## Assignment
In the records below, some lines contain the word "solid". Copy each of them.

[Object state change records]
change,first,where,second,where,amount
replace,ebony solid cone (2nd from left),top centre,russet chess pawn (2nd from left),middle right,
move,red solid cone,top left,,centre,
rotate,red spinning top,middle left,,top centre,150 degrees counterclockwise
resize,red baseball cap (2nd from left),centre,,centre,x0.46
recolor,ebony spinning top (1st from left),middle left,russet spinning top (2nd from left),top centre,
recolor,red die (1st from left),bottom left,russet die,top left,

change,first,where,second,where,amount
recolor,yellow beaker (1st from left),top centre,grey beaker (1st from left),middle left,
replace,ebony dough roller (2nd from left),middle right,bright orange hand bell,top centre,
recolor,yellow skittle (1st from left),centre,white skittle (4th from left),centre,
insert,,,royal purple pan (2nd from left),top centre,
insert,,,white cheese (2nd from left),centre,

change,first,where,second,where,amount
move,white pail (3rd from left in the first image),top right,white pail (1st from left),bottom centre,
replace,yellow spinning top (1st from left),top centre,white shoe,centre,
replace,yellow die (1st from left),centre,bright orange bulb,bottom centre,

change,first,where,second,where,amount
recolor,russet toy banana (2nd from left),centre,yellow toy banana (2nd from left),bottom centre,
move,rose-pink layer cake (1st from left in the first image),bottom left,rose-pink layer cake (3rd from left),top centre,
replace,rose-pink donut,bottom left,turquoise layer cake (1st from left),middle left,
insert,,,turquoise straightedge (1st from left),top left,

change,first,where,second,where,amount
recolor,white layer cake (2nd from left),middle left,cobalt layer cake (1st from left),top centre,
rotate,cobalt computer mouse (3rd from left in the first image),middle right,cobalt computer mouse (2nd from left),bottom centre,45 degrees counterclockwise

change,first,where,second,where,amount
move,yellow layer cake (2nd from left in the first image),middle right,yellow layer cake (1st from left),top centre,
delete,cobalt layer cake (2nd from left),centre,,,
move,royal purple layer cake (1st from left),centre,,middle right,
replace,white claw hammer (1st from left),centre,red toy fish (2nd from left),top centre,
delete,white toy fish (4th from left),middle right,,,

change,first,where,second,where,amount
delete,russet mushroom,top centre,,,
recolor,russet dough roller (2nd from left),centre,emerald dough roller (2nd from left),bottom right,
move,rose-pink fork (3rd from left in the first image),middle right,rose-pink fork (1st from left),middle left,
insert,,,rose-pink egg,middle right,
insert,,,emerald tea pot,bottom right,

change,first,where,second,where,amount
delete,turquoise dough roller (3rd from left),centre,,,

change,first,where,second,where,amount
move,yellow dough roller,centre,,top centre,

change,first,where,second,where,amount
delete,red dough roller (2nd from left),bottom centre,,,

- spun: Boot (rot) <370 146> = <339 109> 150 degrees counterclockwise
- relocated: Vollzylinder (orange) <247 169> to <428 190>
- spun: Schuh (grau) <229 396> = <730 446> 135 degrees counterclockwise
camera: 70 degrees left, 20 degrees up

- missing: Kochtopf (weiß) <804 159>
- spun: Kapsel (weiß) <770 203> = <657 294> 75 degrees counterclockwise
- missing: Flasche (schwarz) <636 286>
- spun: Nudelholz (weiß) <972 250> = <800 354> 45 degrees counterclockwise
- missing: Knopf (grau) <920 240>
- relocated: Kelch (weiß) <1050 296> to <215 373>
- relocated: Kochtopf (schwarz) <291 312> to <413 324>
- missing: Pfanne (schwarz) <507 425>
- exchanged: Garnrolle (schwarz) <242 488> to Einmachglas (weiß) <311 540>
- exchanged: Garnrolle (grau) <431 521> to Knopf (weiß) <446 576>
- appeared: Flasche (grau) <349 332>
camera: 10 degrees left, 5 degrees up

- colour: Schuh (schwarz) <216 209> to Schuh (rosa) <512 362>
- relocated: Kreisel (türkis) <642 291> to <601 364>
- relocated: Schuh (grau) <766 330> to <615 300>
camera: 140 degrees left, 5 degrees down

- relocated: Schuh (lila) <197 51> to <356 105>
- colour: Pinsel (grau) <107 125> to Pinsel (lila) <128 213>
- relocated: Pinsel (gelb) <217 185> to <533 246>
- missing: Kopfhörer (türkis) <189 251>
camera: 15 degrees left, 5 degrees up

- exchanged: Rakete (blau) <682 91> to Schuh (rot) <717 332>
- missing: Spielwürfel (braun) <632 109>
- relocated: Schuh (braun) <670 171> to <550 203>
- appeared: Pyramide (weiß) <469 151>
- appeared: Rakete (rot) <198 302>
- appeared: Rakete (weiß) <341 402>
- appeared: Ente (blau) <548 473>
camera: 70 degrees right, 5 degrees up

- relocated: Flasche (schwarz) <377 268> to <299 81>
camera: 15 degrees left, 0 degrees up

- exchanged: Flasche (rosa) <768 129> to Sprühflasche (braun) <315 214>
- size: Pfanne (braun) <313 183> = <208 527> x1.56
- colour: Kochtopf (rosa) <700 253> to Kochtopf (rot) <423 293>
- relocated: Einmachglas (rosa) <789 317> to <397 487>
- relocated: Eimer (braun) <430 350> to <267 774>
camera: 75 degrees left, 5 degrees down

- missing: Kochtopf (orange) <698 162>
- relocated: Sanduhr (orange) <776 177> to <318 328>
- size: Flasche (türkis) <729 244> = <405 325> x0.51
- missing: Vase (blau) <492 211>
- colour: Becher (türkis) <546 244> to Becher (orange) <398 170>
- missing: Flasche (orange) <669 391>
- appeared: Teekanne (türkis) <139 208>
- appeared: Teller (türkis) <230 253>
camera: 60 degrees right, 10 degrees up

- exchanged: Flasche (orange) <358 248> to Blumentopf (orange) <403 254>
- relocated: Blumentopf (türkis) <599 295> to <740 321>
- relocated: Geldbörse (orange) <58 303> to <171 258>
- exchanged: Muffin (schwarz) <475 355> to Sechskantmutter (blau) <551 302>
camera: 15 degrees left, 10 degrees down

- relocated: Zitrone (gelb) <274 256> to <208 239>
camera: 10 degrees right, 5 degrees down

## Result
replace,ebony solid cone (2nd from left),top centre,russet chess pawn (2nd from left),middle right,
move,red solid cone,top left,,centre,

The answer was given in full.